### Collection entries
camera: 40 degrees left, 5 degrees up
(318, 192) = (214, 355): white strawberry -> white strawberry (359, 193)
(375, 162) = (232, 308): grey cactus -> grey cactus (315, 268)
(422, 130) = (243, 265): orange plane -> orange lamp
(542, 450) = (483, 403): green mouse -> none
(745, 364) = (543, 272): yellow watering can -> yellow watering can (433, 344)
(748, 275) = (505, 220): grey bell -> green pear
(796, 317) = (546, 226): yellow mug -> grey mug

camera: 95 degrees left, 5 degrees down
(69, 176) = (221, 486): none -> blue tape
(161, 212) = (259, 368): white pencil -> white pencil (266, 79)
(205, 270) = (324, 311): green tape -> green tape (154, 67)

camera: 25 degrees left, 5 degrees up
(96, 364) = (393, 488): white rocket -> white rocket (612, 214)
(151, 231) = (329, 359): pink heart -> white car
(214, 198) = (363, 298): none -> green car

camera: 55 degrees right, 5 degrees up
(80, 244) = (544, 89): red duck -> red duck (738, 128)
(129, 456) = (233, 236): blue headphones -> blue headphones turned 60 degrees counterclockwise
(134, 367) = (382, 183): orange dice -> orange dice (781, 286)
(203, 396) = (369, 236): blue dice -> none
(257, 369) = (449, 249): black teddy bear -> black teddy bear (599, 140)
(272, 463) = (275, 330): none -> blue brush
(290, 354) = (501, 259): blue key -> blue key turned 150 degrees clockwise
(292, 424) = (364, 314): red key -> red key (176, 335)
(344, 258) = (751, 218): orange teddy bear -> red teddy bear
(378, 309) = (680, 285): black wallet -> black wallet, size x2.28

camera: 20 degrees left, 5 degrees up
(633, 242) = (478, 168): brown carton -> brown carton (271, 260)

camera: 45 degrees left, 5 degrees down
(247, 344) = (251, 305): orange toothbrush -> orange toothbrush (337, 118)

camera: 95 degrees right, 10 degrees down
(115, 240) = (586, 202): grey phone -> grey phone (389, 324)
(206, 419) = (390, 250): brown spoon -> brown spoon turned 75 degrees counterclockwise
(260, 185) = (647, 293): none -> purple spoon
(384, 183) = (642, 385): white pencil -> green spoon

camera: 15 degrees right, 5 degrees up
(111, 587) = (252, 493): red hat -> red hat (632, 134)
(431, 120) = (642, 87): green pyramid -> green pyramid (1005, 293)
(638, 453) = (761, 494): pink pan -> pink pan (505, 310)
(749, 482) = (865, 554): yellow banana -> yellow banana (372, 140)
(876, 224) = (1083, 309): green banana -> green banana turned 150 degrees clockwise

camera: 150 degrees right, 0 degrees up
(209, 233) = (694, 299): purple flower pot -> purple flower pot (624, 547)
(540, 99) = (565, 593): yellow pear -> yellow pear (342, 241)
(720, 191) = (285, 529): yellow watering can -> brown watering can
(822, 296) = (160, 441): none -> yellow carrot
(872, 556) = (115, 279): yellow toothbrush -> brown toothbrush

### EXERCISE AIM
Each line from the top of the records down to the one with "(69, 176) = (221, 486): none -> blue tape" must be retyped exactly; include both ends and nothing else.

### SOLUTION BELOW
camera: 40 degrees left, 5 degrees up
(318, 192) = (214, 355): white strawberry -> white strawberry (359, 193)
(375, 162) = (232, 308): grey cactus -> grey cactus (315, 268)
(422, 130) = (243, 265): orange plane -> orange lamp
(542, 450) = (483, 403): green mouse -> none
(745, 364) = (543, 272): yellow watering can -> yellow watering can (433, 344)
(748, 275) = (505, 220): grey bell -> green pear
(796, 317) = (546, 226): yellow mug -> grey mug

camera: 95 degrees left, 5 degrees down
(69, 176) = (221, 486): none -> blue tape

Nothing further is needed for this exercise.